* DATA FOR PROCESSING:
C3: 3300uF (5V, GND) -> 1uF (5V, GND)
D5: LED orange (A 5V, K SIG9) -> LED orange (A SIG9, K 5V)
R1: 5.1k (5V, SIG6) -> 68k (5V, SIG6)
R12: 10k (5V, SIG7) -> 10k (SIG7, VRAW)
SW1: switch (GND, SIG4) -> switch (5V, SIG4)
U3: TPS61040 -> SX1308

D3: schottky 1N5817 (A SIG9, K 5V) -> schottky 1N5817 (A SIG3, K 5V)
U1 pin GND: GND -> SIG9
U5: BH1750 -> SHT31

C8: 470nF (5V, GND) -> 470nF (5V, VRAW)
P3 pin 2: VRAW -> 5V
---
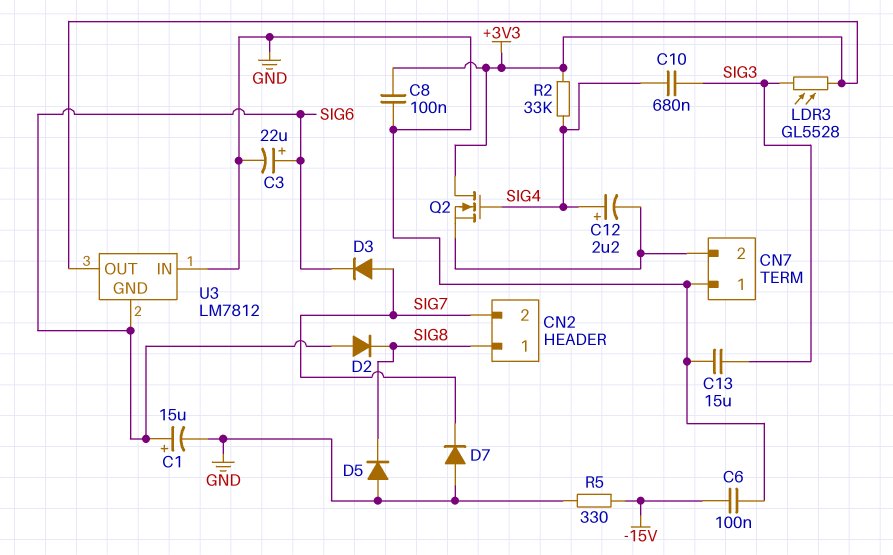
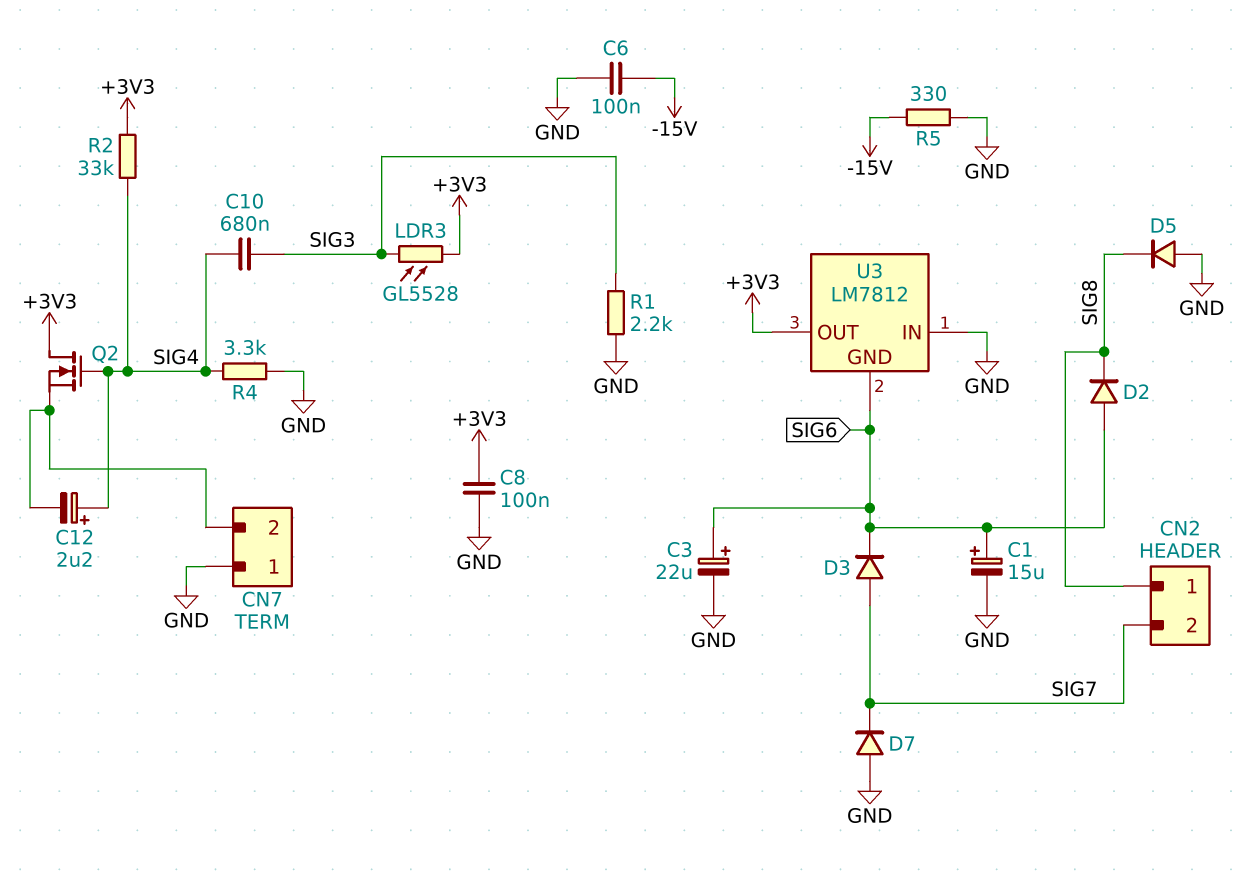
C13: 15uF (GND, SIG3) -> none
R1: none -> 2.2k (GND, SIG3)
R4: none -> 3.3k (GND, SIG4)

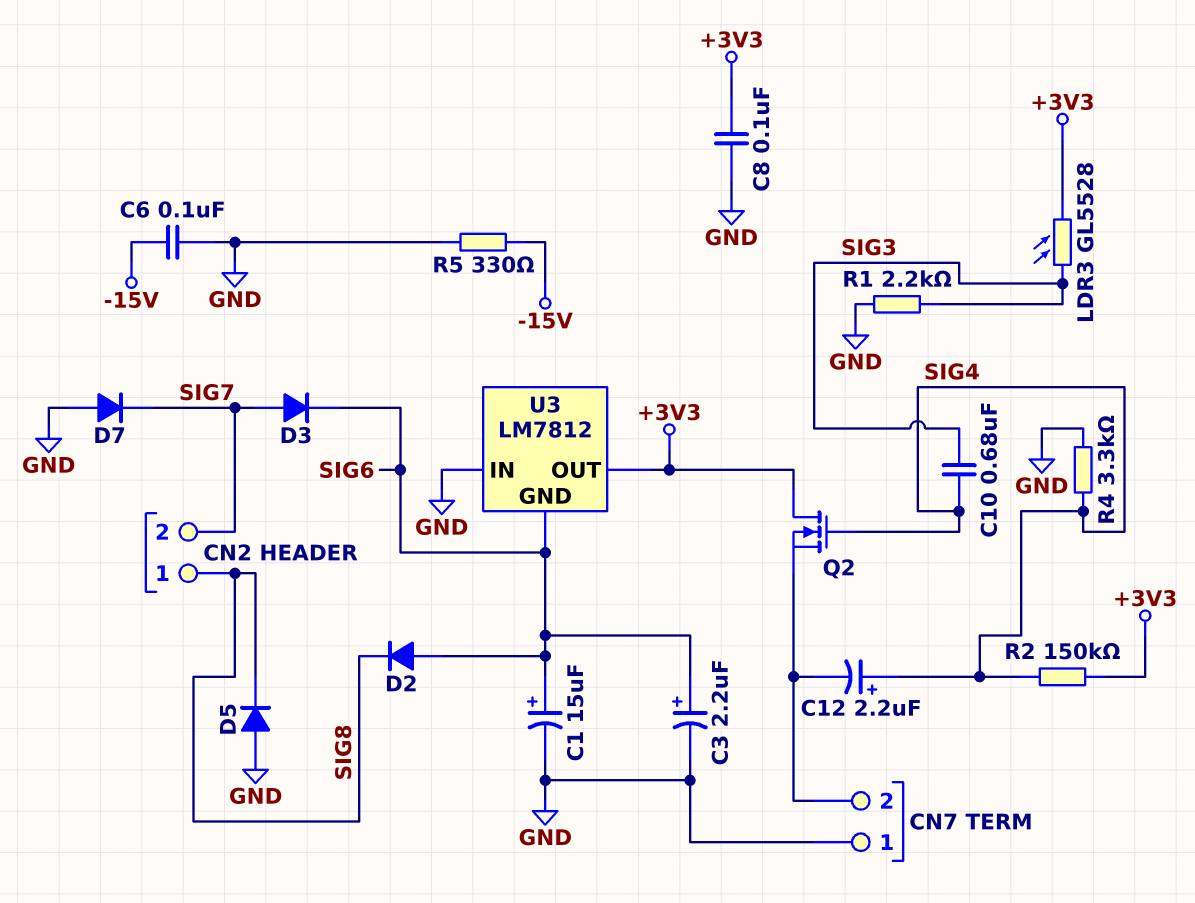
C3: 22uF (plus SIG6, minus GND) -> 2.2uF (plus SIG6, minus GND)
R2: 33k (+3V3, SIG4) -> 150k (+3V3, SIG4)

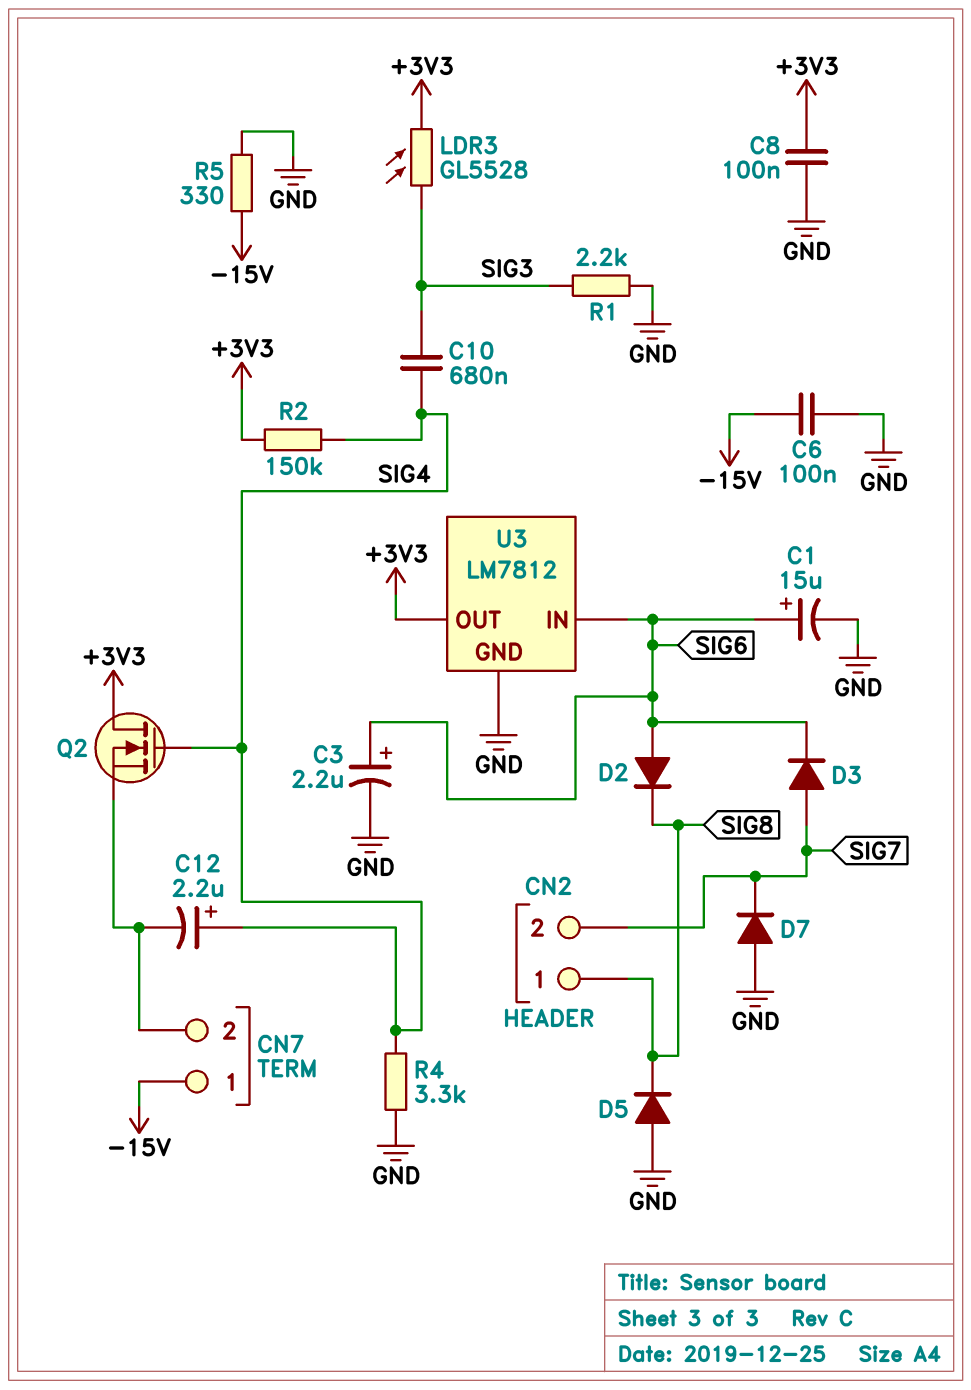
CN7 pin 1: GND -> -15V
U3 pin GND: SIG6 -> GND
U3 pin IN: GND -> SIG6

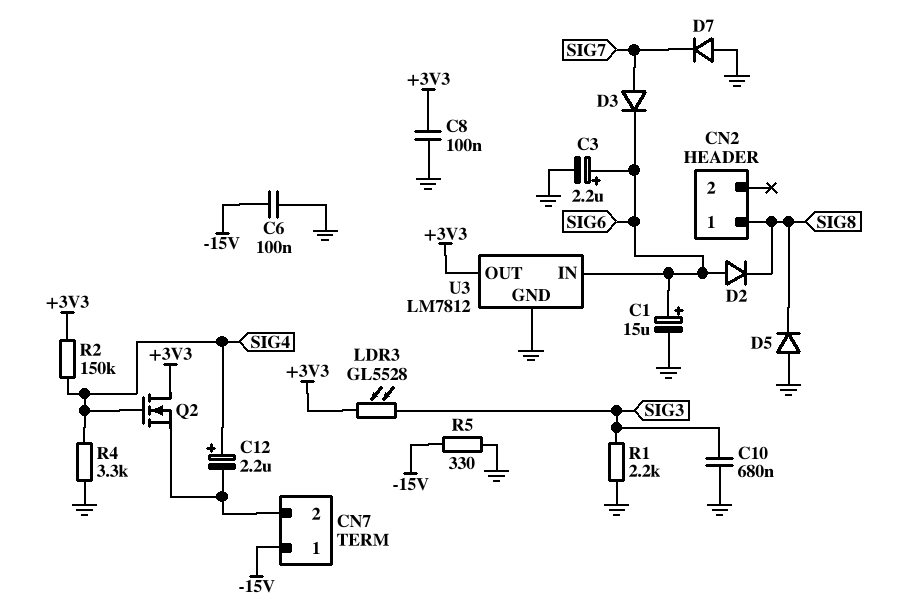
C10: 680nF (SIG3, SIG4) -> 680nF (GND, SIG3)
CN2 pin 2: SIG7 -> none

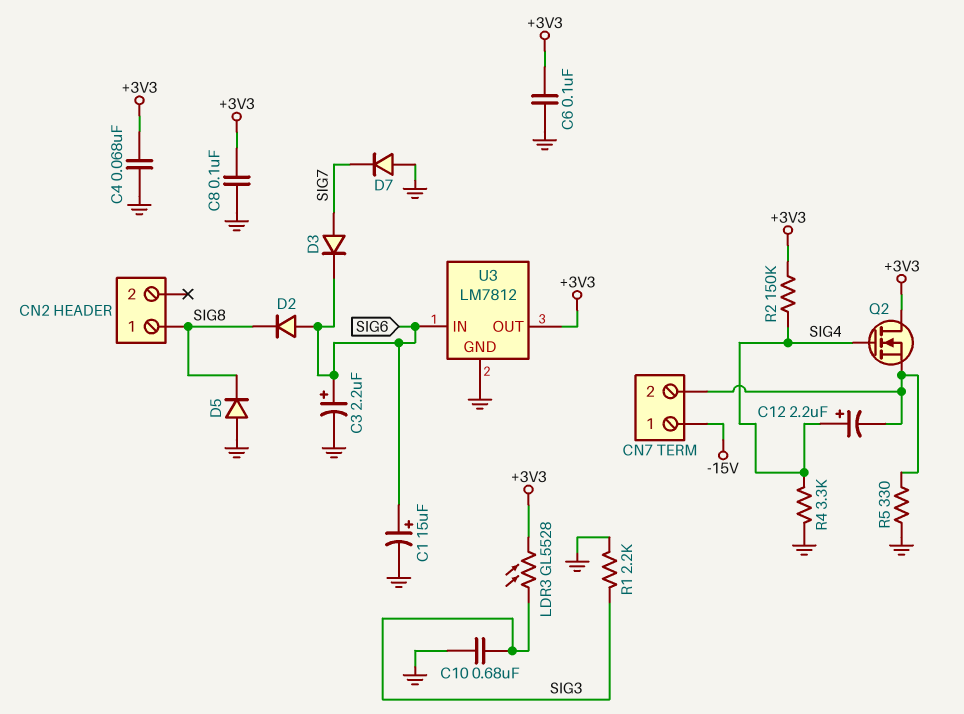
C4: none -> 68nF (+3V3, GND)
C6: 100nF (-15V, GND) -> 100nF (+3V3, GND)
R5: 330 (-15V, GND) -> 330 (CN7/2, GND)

* EXERCISE DESCRIPTION: The answer must be a single number: the count of lines in the listing that hold the string "none".

* WRITTEN SOLUTION: 5